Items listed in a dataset
= = =
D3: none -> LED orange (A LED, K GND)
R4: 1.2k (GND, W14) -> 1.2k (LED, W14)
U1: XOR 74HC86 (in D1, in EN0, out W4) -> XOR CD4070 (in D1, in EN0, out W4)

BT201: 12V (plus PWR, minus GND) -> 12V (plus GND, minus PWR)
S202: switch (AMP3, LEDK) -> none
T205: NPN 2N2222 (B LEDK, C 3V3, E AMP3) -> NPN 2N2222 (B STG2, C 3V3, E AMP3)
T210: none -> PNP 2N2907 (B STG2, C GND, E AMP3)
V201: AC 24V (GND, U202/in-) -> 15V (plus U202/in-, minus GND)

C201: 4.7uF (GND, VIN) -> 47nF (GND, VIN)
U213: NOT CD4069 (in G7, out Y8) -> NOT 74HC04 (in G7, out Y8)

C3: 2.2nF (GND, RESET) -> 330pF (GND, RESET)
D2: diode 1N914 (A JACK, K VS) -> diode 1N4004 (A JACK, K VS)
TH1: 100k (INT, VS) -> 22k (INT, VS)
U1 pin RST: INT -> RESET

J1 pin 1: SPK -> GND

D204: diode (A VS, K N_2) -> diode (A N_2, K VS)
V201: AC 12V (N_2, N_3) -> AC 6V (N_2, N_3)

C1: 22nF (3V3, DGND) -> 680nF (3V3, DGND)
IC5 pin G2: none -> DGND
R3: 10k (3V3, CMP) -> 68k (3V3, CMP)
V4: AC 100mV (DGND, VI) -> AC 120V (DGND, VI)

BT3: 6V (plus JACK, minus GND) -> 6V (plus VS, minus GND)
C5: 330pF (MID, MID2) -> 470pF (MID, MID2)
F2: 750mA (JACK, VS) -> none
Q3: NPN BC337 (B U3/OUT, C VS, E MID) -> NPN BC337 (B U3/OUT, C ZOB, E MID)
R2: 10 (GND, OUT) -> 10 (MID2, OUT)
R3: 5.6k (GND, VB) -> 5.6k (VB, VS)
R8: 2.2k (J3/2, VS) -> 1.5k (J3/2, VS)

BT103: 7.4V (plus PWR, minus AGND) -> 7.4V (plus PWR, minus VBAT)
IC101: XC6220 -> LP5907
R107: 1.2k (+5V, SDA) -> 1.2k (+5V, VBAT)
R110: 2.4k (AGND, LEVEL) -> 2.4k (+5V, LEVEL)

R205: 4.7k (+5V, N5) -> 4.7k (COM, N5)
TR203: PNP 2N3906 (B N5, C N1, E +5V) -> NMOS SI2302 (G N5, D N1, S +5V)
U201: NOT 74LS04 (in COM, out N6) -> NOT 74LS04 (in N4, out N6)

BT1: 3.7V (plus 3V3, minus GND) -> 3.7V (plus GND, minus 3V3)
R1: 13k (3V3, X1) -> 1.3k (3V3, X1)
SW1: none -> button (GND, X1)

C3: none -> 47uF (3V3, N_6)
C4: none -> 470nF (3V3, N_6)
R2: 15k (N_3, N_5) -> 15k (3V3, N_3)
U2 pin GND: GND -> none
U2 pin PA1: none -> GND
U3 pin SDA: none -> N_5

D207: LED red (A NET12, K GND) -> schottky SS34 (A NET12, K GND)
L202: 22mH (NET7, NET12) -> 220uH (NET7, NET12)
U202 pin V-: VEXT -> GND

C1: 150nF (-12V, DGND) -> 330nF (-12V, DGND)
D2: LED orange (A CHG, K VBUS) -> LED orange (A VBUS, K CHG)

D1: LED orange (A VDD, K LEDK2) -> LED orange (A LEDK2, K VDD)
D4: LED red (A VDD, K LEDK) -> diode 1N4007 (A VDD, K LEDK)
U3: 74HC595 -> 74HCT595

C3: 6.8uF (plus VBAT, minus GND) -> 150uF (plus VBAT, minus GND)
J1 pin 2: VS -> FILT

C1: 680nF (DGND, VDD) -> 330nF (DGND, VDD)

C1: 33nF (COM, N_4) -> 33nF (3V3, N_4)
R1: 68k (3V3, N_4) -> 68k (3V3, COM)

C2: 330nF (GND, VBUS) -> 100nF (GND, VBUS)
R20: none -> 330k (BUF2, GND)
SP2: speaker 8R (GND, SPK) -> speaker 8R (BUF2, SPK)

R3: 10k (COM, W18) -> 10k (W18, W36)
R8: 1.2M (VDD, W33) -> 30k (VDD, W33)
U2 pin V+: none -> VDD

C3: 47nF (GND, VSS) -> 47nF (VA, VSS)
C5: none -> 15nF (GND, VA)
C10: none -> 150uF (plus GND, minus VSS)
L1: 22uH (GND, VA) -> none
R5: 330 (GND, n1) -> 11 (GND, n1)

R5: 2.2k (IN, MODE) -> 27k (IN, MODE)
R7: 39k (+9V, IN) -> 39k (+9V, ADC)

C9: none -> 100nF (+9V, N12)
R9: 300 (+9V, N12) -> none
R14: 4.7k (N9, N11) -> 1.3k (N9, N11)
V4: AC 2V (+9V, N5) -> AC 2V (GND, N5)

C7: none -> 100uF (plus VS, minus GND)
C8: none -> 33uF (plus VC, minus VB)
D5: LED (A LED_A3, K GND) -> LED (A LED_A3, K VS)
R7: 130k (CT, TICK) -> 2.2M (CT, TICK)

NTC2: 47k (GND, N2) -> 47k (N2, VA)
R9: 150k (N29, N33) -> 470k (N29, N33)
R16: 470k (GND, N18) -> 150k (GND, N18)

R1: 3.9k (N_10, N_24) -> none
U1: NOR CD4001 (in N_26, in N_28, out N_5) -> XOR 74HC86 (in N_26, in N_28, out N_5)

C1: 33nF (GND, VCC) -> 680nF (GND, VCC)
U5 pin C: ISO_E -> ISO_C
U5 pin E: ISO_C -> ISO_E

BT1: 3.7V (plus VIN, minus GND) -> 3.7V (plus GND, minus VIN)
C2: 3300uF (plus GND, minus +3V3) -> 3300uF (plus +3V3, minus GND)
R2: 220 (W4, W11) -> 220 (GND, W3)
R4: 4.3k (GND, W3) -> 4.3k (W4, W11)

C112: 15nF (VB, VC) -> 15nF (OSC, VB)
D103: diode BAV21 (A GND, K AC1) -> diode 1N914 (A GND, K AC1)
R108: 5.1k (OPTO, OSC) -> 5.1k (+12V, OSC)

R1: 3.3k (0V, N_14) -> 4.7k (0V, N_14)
= = =
Problem requirements -> Up to and including the line with "BT3: 6V (plus", repeat the data exactly, starting from its first line; nothing else belongs in the response.

Answer for this exercise ->
D3: none -> LED orange (A LED, K GND)
R4: 1.2k (GND, W14) -> 1.2k (LED, W14)
U1: XOR 74HC86 (in D1, in EN0, out W4) -> XOR CD4070 (in D1, in EN0, out W4)

BT201: 12V (plus PWR, minus GND) -> 12V (plus GND, minus PWR)
S202: switch (AMP3, LEDK) -> none
T205: NPN 2N2222 (B LEDK, C 3V3, E AMP3) -> NPN 2N2222 (B STG2, C 3V3, E AMP3)
T210: none -> PNP 2N2907 (B STG2, C GND, E AMP3)
V201: AC 24V (GND, U202/in-) -> 15V (plus U202/in-, minus GND)

C201: 4.7uF (GND, VIN) -> 47nF (GND, VIN)
U213: NOT CD4069 (in G7, out Y8) -> NOT 74HC04 (in G7, out Y8)

C3: 2.2nF (GND, RESET) -> 330pF (GND, RESET)
D2: diode 1N914 (A JACK, K VS) -> diode 1N4004 (A JACK, K VS)
TH1: 100k (INT, VS) -> 22k (INT, VS)
U1 pin RST: INT -> RESET

J1 pin 1: SPK -> GND

D204: diode (A VS, K N_2) -> diode (A N_2, K VS)
V201: AC 12V (N_2, N_3) -> AC 6V (N_2, N_3)

C1: 22nF (3V3, DGND) -> 680nF (3V3, DGND)
IC5 pin G2: none -> DGND
R3: 10k (3V3, CMP) -> 68k (3V3, CMP)
V4: AC 100mV (DGND, VI) -> AC 120V (DGND, VI)

BT3: 6V (plus JACK, minus GND) -> 6V (plus VS, minus GND)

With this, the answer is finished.